Items from a dataset:
• • • • • • •
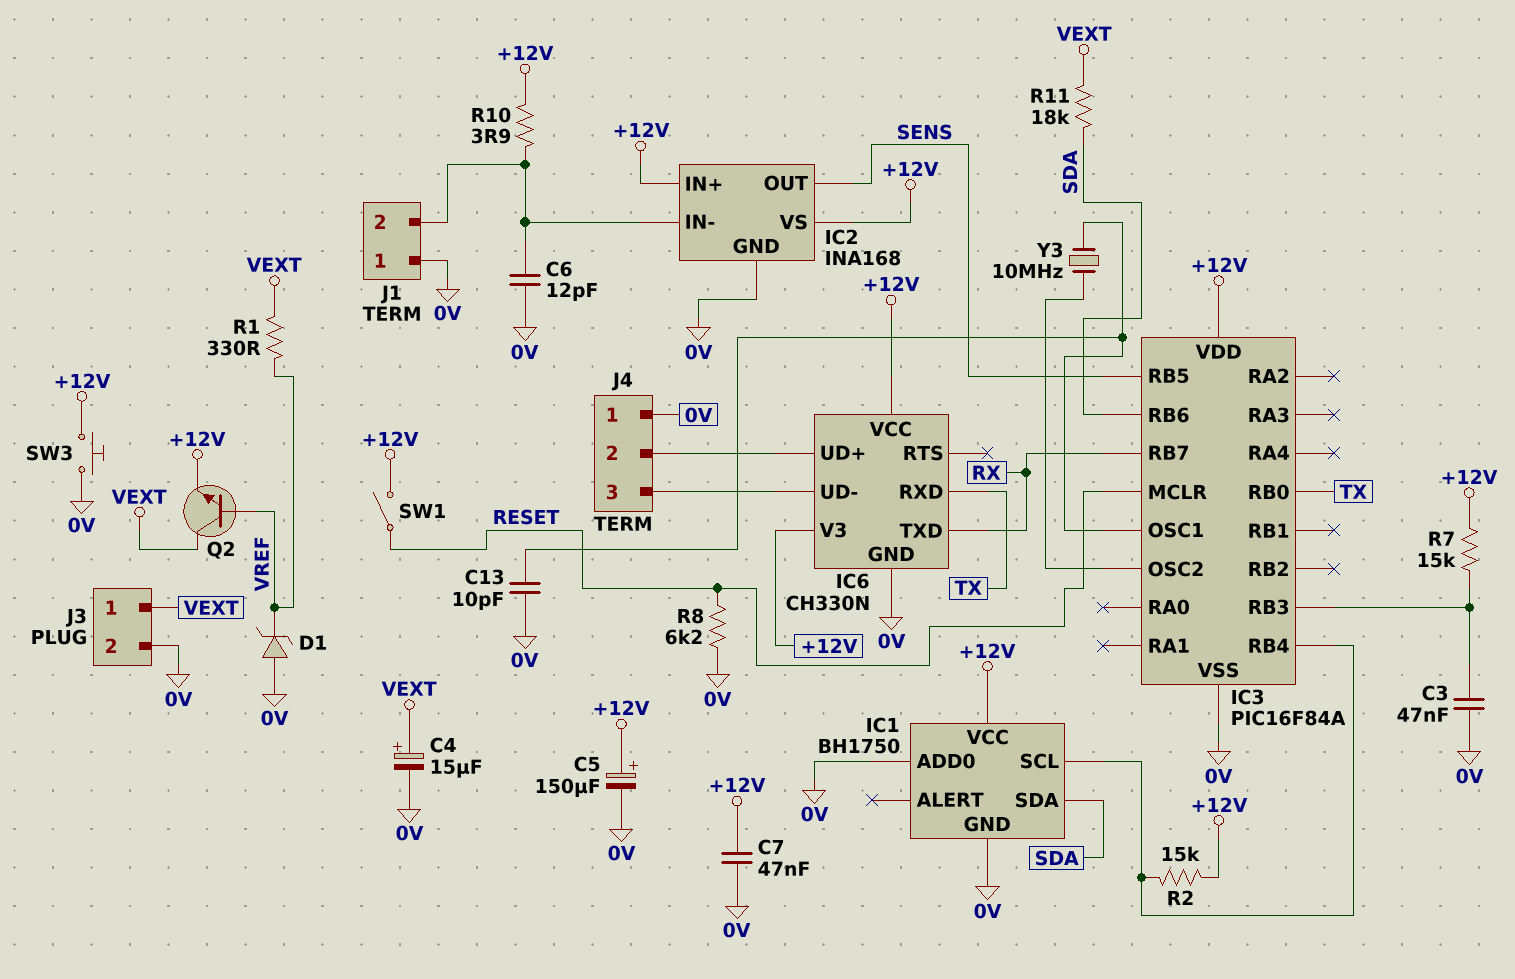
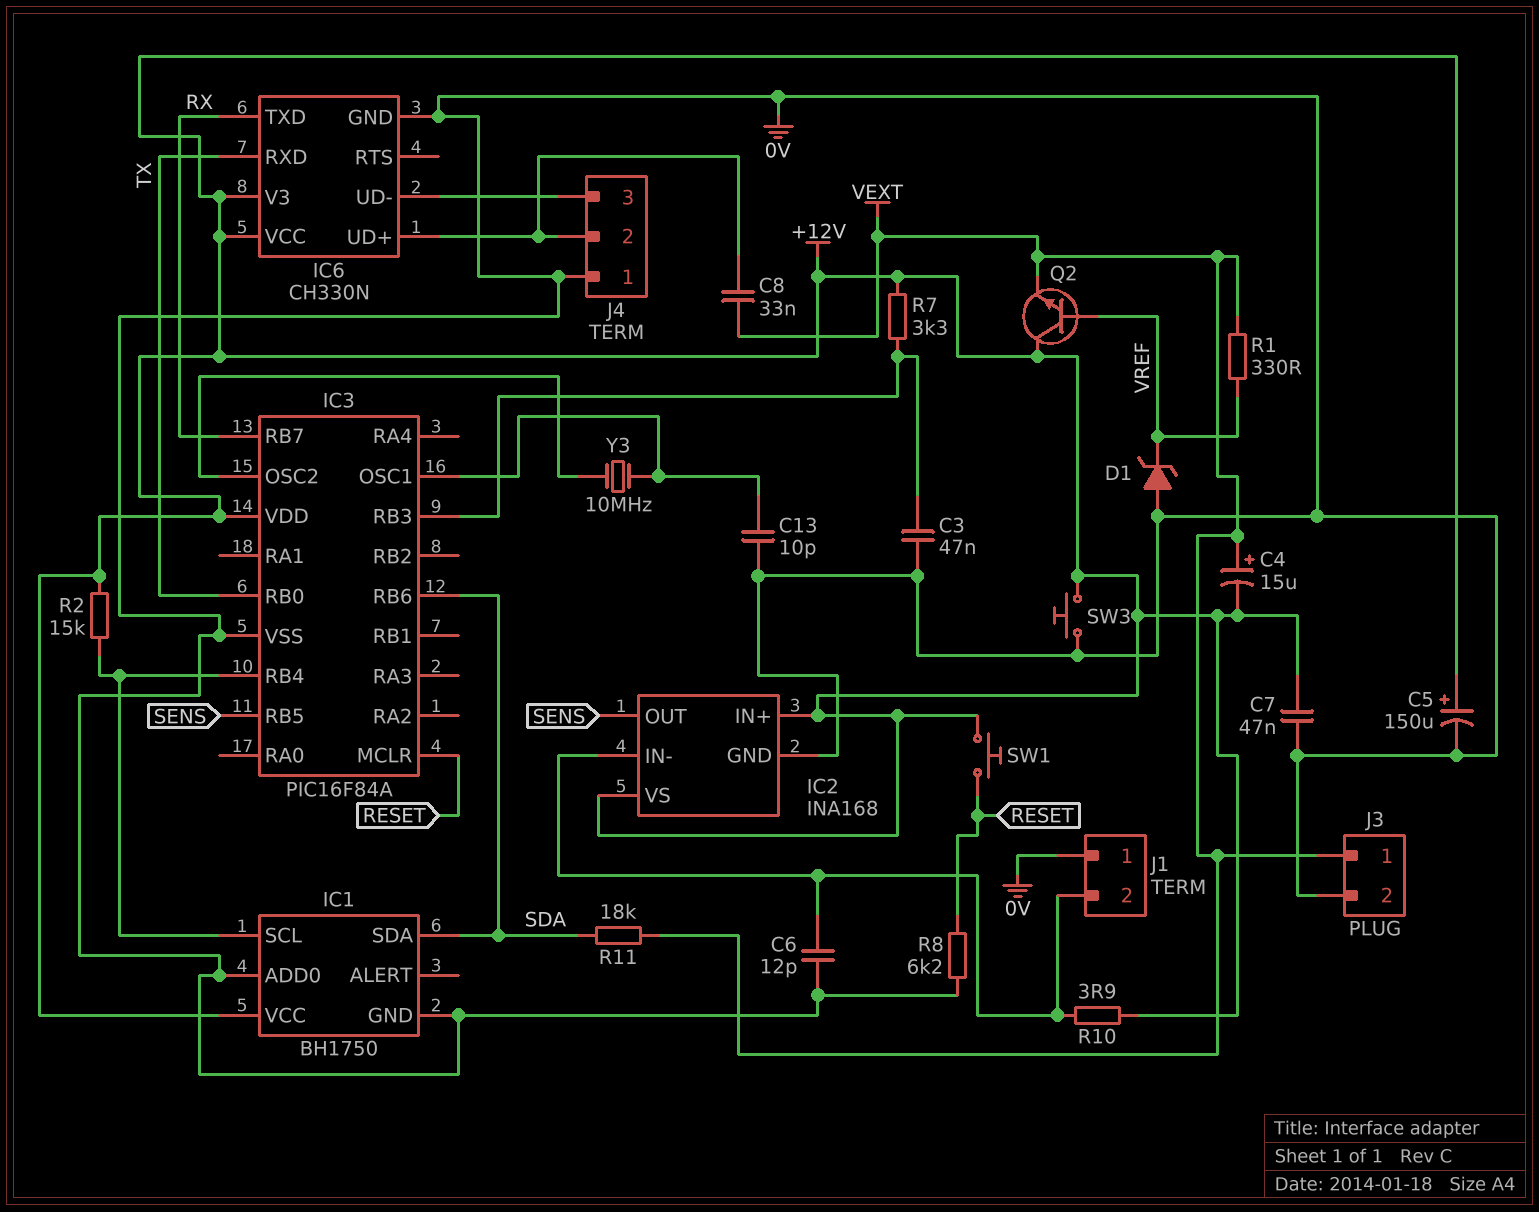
C4: 15uF (plus VEXT, minus 0V) -> 15uF (plus VEXT, minus +12V)
C8: none -> 33nF (IC6/UD+, VEXT)
Q2: NPN (B VREF, C VEXT, E +12V) -> NPN (B VREF, C +12V, E VEXT)
R7: 15k (+12V, IC3/RB3) -> 3.3k (+12V, IC3/RB3)
SW1: switch (+12V, RESET) -> button (+12V, RESET)

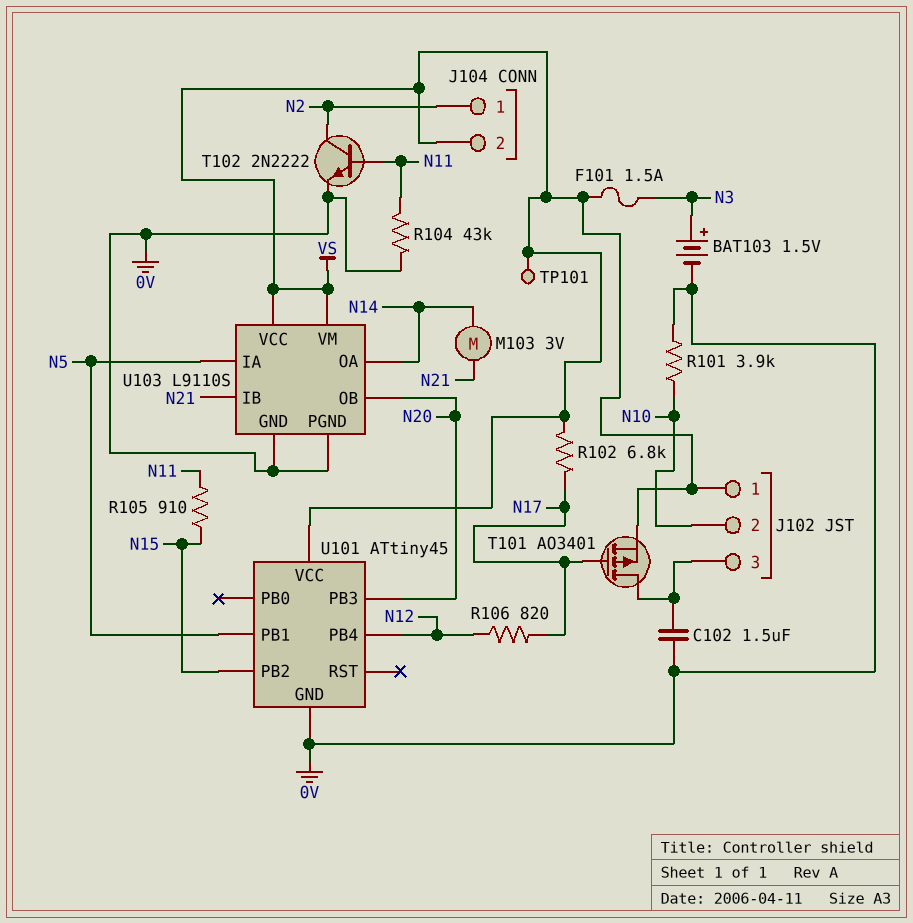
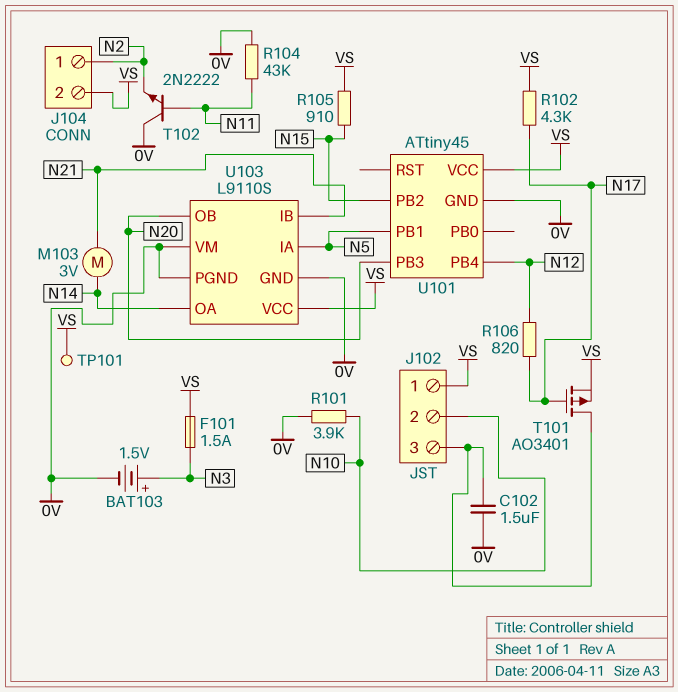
R102: 6.8k (N17, VS) -> 4.3k (N17, VS)
R105: 910 (N11, N15) -> 910 (N15, VS)
T102: NPN 2N2222 (B N11, C N2, E 0V) -> NPN 2N2222 (B N11, C 0V, E N2)
U103 pin VM: VS -> 0V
• • • • • • •
» WORK TO BE COMPLETED: The answer must be a single number: the count of lines in the entries above that contain "VEXT".

» REPLY TO THE EXERCISE: 3